## Data to examine
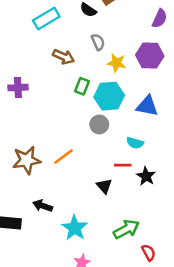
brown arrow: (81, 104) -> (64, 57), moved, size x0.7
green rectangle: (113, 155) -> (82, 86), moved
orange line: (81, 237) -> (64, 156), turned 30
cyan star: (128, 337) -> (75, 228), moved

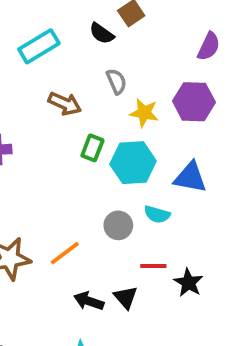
gray circle: (99, 124) -> (118, 225), moved
cyan semicircle: (135, 143) -> (157, 214), moved
black arrow: (43, 206) -> (89, 301), moved

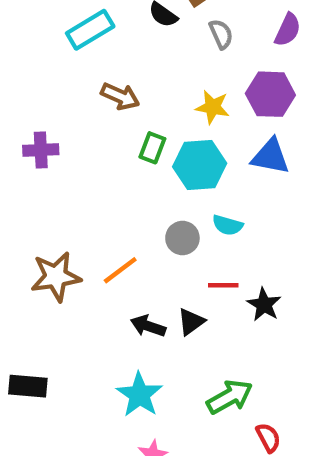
gray semicircle: (116, 81) -> (221, 34), moved
blue triangle: (190, 177) -> (270, 156), moved
black triangle: (126, 297) -> (191, 322), turned 35

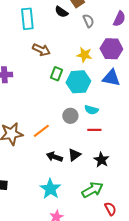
cyan rectangle: (90, 30) -> (27, 19), turned -65
red line: (223, 285) -> (94, 130), moved
black star: (264, 305) -> (101, 160), moved

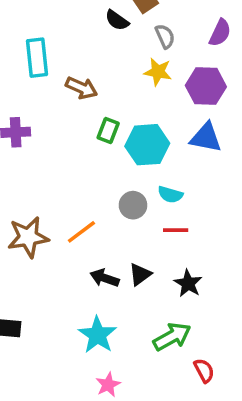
cyan rectangle: (27, 19) -> (37, 58), moved
yellow star: (84, 55) -> (158, 72), moved

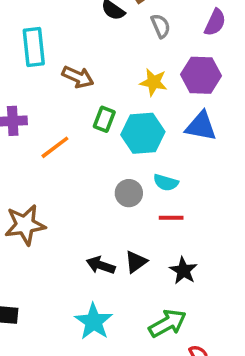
yellow star: (158, 72) -> (153, 82), moved
orange line: (81, 232) -> (55, 147), moved

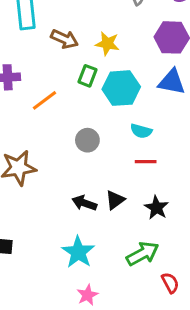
yellow star: (153, 82) -> (107, 44), moved
gray circle: (129, 193) -> (87, 140), moved

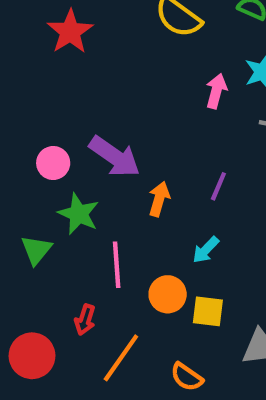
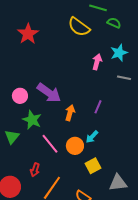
pink line: (117, 265) -> (50, 144), turned -35
orange circle: (168, 294) -> (75, 146), moved
yellow square: (208, 311) -> (93, 166), turned -35

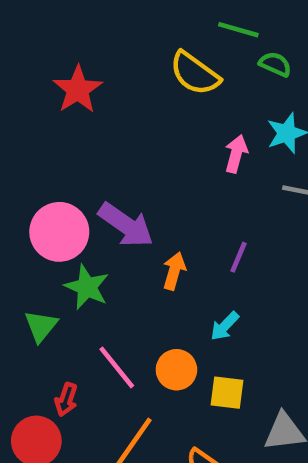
pink circle: (20, 96) -> (59, 232), size x1.6
pink line: (50, 144) -> (117, 367), moved
orange circle: (75, 146) -> (176, 370), moved
yellow square: (93, 166) -> (227, 393), turned 35
red arrow: (35, 170) -> (66, 400), moved

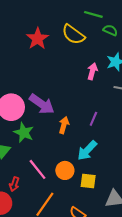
red star: (78, 89) -> (38, 39), moved
cyan arrow: (225, 326) -> (87, 150), size x1.5

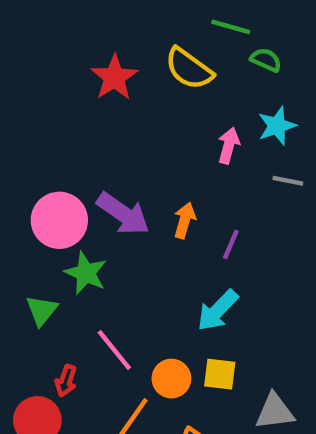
orange arrow: (64, 125) -> (185, 220), moved
orange circle: (65, 170) -> (171, 379), moved

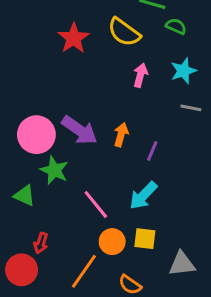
pink arrow: (229, 146) -> (140, 75), moved
green triangle: (42, 310) -> (25, 196), turned -45
pink line: (114, 350) -> (96, 204), moved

## Work instruction
Exercise for the records above: copy only the lines from the one with "orange line: (81, 232) -> (55, 147), moved" to the one with "pink arrow: (229, 146) -> (140, 75), moved", both ends kept, and drop the pictures.

## Output of the exercise
orange line: (81, 232) -> (55, 147), moved

yellow star: (153, 82) -> (107, 44), moved
gray circle: (129, 193) -> (87, 140), moved

pink line: (117, 265) -> (50, 144), turned -35
orange circle: (168, 294) -> (75, 146), moved
yellow square: (208, 311) -> (93, 166), turned -35

pink circle: (20, 96) -> (59, 232), size x1.6
pink line: (50, 144) -> (117, 367), moved
orange circle: (75, 146) -> (176, 370), moved
yellow square: (93, 166) -> (227, 393), turned 35
red arrow: (35, 170) -> (66, 400), moved

red star: (78, 89) -> (38, 39), moved
cyan arrow: (225, 326) -> (87, 150), size x1.5

orange arrow: (64, 125) -> (185, 220), moved
orange circle: (65, 170) -> (171, 379), moved

pink arrow: (229, 146) -> (140, 75), moved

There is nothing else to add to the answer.